- Exercise details:
Search the listing below for the string "blue", then copy every line it appears in.

[Records for the exercise — start]

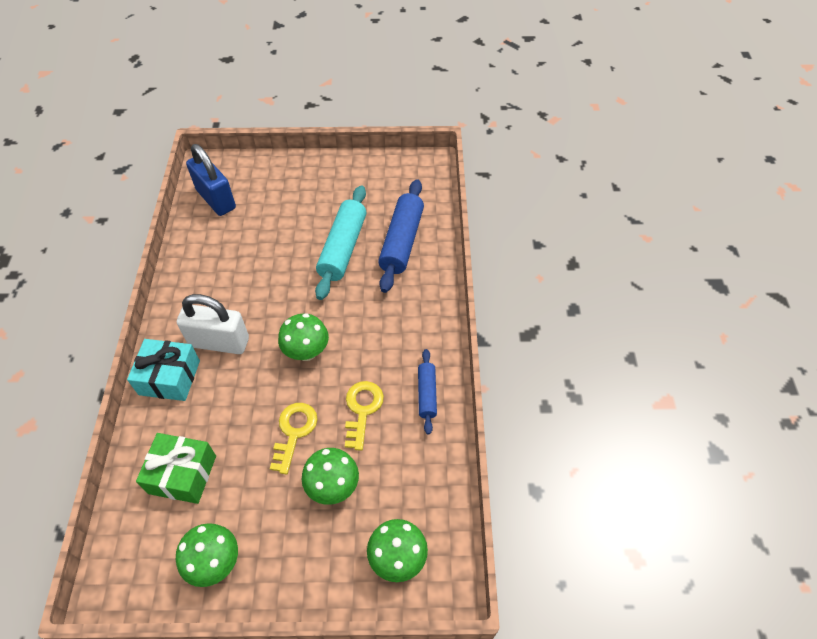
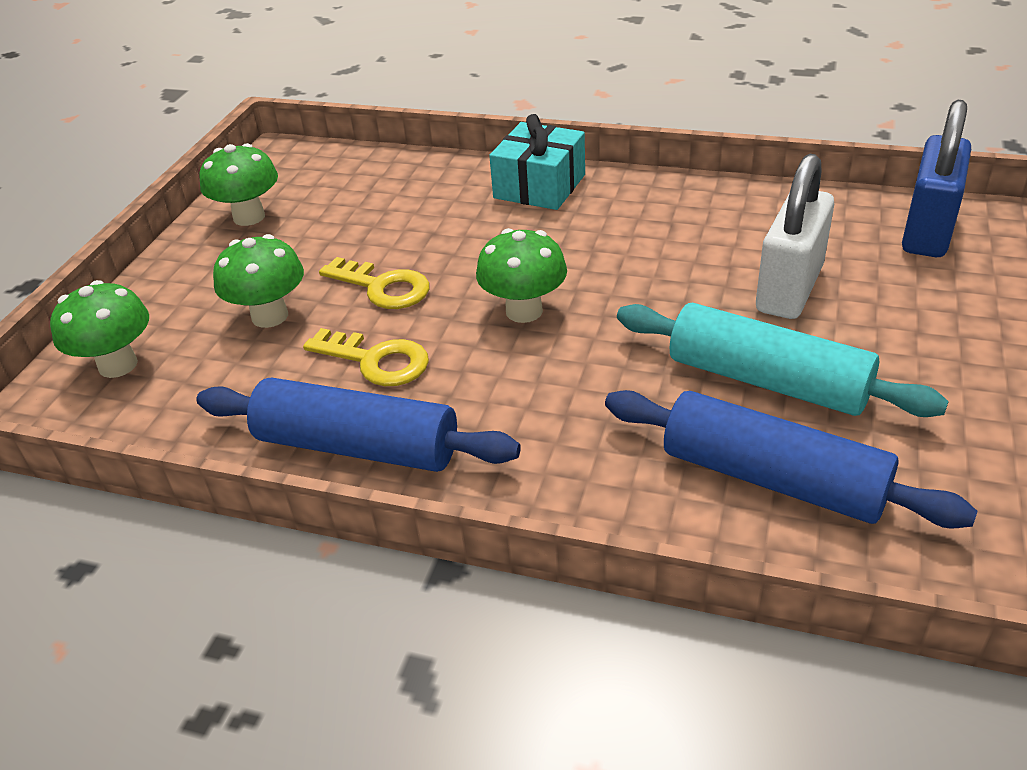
camera: 110 degrees right, 15 degrees down
(182, 474) = (382, 196): green gift -> none
(216, 199) = (927, 231): blue padlock -> blue padlock turned 45 degrees counterclockwise
(219, 342) = (584, 227): white padlock -> white padlock (789, 289)
(427, 394) = (357, 446): blue rolling pin -> blue rolling pin, size x1.81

[Records for the exercise — finish]

- Expected output:
(216, 199) = (927, 231): blue padlock -> blue padlock turned 45 degrees counterclockwise
(427, 394) = (357, 446): blue rolling pin -> blue rolling pin, size x1.81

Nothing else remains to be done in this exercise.